_WORK ITEM_
Stop after the line containing "Someone repainted the PinkBattery, which"; retype every line of the data before it exactly, starting from the first.

(Saved entries)
=== Section Start ===

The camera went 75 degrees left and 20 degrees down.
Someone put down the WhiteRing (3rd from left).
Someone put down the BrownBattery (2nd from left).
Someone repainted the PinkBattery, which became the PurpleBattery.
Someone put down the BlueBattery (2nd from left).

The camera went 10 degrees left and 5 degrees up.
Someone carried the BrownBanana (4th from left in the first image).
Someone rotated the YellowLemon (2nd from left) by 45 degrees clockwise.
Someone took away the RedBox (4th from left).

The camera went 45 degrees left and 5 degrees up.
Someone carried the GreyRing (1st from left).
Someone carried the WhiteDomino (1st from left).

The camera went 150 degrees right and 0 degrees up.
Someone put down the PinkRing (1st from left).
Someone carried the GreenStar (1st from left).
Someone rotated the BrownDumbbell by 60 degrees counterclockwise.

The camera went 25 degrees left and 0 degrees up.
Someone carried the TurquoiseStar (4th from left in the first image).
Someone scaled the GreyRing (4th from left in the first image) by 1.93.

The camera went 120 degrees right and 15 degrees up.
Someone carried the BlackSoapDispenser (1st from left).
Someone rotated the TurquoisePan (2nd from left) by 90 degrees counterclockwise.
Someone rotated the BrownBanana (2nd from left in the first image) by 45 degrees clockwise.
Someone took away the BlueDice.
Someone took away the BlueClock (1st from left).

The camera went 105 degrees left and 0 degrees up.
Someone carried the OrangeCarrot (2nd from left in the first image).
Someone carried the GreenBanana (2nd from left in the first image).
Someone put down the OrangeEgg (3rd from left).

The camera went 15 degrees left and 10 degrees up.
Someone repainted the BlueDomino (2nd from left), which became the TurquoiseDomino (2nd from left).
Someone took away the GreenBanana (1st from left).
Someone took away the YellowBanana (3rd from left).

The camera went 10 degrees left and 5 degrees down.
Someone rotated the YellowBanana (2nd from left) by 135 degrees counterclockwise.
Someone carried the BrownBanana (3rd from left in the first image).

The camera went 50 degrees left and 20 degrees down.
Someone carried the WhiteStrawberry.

=== Section End ===

_RESULT OF THE EXERCISE_
The camera went 75 degrees left and 20 degrees down.
Someone put down the WhiteRing (3rd from left).
Someone put down the BrownBattery (2nd from left).
Someone repainted the PinkBattery, which became the PurpleBattery.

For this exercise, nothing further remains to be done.